(Items from a data source)
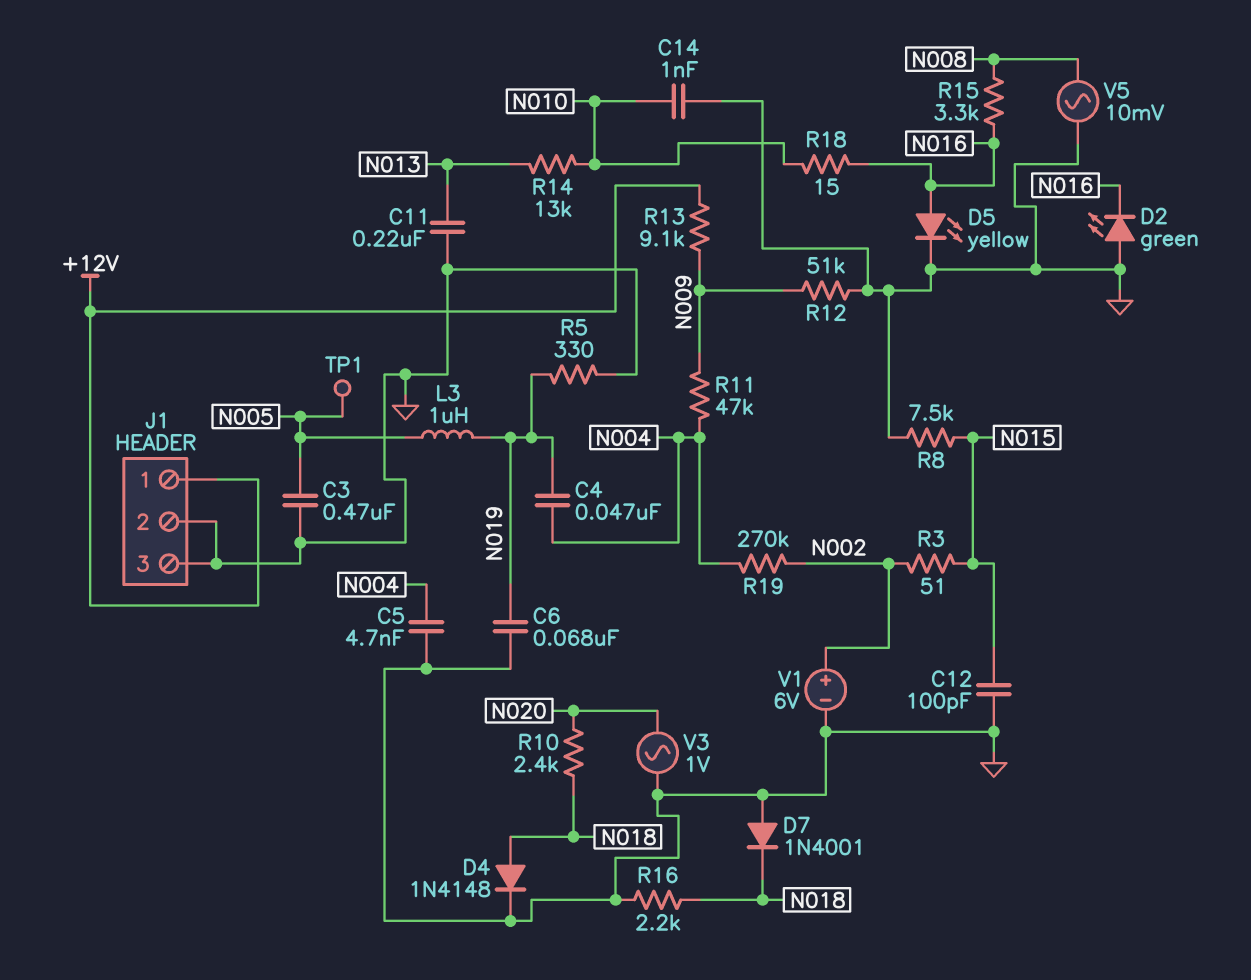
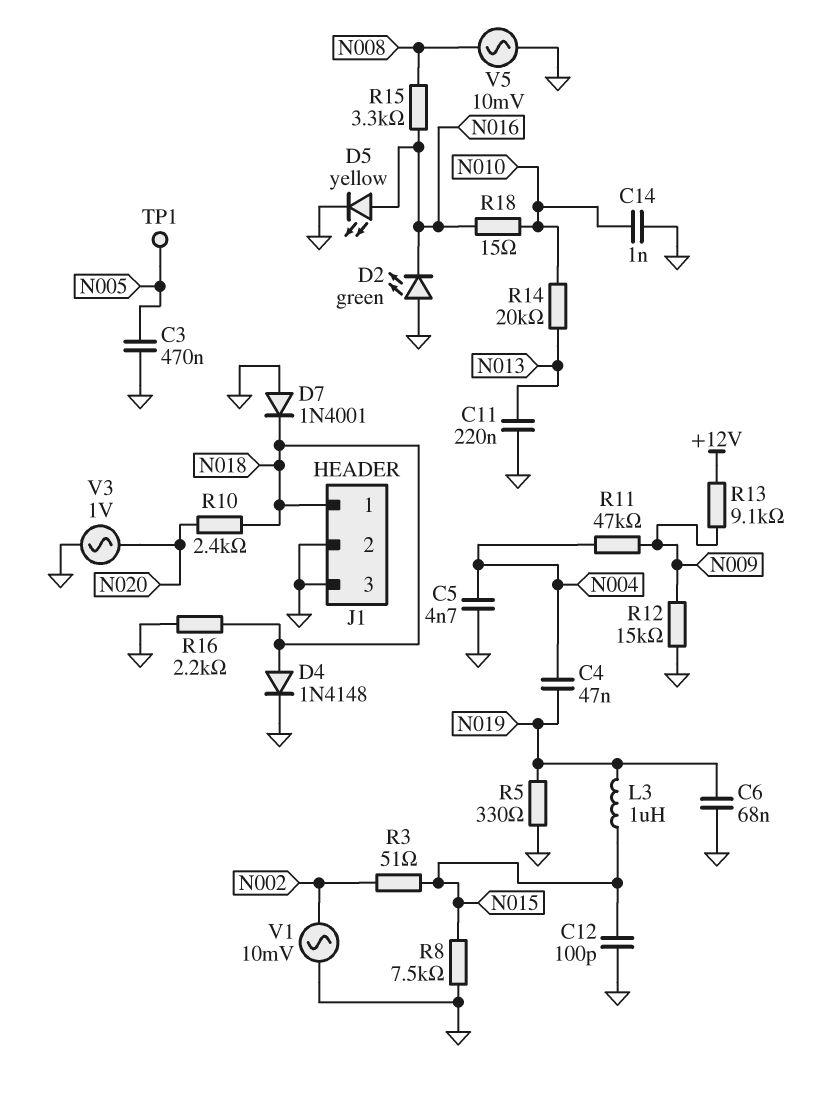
J1 pin 1: +12V -> N018
L3: 1uH (N005, N019) -> 1uH (N015, N019)
R12: 51k (GND, N009) -> 15k (GND, N009)
R14: 13k (N010, N013) -> 20k (N010, N013)
R19: 270k (N002, N004) -> none
V1: 6V (plus N002, minus GND) -> AC 10mV (GND, N002)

§ **The task**
Starting with the line that contains "R19: 270k (N002, N004) -> none", restate every line through the end of the records above, exactly and with no other lines.

§ **Exercise response**
R19: 270k (N002, N004) -> none
V1: 6V (plus N002, minus GND) -> AC 10mV (GND, N002)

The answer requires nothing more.